* _Task to carry out_: From the listing below, copy only the lines running from the line that contains "DHT pin DATA: A0 -> D2" to the line that contains "GAS pin AO: 5 -> A1", both included.

------------------------------

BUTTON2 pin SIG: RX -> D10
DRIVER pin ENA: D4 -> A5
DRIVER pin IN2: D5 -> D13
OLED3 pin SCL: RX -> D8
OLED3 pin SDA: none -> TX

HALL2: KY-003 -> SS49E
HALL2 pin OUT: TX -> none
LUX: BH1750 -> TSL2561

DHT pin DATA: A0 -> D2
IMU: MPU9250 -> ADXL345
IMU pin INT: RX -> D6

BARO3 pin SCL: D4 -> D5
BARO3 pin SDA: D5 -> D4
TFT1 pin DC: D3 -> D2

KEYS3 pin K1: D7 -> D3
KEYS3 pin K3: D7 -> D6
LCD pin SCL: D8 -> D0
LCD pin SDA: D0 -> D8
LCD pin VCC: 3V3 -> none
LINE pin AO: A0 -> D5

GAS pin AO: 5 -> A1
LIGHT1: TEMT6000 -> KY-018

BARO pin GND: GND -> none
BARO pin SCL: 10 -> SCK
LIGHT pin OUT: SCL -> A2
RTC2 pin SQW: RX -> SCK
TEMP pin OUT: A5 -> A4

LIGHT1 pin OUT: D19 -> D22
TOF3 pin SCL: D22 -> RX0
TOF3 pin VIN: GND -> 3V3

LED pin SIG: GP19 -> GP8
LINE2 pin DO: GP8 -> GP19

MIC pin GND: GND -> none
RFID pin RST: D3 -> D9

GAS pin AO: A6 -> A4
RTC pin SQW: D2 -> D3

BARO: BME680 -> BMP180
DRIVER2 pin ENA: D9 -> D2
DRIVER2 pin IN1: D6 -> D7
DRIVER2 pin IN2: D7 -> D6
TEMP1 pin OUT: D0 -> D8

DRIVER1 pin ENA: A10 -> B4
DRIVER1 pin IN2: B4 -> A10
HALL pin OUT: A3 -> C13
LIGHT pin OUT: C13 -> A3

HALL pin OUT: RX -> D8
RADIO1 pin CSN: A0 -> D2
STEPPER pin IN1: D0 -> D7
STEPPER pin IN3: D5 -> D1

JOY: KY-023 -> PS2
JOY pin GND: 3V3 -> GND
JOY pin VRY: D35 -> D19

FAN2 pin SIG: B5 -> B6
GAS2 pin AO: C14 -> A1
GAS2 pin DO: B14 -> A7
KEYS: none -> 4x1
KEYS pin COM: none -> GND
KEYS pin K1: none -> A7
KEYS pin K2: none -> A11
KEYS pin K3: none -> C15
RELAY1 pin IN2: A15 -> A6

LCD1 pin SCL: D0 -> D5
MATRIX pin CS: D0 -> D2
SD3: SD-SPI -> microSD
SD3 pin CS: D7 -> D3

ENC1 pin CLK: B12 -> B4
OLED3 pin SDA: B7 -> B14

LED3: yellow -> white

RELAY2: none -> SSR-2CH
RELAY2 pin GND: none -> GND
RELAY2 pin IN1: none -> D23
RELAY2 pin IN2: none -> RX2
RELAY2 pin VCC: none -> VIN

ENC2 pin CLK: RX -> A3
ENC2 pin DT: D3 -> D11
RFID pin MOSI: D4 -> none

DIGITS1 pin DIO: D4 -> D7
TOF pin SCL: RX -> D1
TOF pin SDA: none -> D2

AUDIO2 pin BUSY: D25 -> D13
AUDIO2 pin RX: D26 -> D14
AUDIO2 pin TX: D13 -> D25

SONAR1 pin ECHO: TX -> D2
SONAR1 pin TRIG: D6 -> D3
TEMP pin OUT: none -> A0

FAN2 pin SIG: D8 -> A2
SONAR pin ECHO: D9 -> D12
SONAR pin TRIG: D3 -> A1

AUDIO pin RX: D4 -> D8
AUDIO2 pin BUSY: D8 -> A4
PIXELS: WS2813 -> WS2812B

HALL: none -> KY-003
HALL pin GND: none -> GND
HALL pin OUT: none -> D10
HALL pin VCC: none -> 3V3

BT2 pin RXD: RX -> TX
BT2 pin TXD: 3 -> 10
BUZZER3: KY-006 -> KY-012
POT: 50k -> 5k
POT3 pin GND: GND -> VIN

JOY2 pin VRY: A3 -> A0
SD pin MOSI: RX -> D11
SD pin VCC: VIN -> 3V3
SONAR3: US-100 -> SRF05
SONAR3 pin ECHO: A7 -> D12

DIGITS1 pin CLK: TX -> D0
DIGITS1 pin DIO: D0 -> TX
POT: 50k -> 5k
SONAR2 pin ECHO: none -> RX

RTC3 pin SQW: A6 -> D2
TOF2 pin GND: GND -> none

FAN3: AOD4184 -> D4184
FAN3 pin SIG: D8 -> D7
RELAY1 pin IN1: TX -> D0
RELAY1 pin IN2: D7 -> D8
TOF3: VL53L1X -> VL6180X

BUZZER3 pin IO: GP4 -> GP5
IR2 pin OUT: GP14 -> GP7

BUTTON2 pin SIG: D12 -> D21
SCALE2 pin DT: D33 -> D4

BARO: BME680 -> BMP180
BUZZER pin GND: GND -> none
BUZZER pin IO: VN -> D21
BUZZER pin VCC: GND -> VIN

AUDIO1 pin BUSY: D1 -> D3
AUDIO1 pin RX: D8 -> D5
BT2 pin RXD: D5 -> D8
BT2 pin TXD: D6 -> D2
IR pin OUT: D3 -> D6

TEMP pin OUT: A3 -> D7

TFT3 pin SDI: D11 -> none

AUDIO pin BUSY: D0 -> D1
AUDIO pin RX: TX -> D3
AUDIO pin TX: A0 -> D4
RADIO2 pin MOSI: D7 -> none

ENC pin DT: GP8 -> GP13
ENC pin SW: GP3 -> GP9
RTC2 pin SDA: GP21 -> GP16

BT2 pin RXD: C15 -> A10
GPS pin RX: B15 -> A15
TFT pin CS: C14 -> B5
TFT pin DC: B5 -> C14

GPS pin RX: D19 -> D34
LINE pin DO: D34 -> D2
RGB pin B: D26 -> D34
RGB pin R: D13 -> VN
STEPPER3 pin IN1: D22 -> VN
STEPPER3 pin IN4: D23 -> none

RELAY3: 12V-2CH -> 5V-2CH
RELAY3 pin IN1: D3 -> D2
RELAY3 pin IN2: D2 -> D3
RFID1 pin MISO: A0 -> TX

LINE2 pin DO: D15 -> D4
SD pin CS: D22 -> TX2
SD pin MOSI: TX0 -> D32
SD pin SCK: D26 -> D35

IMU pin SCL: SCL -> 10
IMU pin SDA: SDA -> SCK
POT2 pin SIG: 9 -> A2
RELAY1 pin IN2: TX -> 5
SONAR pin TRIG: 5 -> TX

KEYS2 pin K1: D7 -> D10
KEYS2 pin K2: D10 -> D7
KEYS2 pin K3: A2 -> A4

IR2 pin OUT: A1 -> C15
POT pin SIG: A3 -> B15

------------------------------

* _Your response_:
DHT pin DATA: A0 -> D2
IMU: MPU9250 -> ADXL345
IMU pin INT: RX -> D6

BARO3 pin SCL: D4 -> D5
BARO3 pin SDA: D5 -> D4
TFT1 pin DC: D3 -> D2

KEYS3 pin K1: D7 -> D3
KEYS3 pin K3: D7 -> D6
LCD pin SCL: D8 -> D0
LCD pin SDA: D0 -> D8
LCD pin VCC: 3V3 -> none
LINE pin AO: A0 -> D5

GAS pin AO: 5 -> A1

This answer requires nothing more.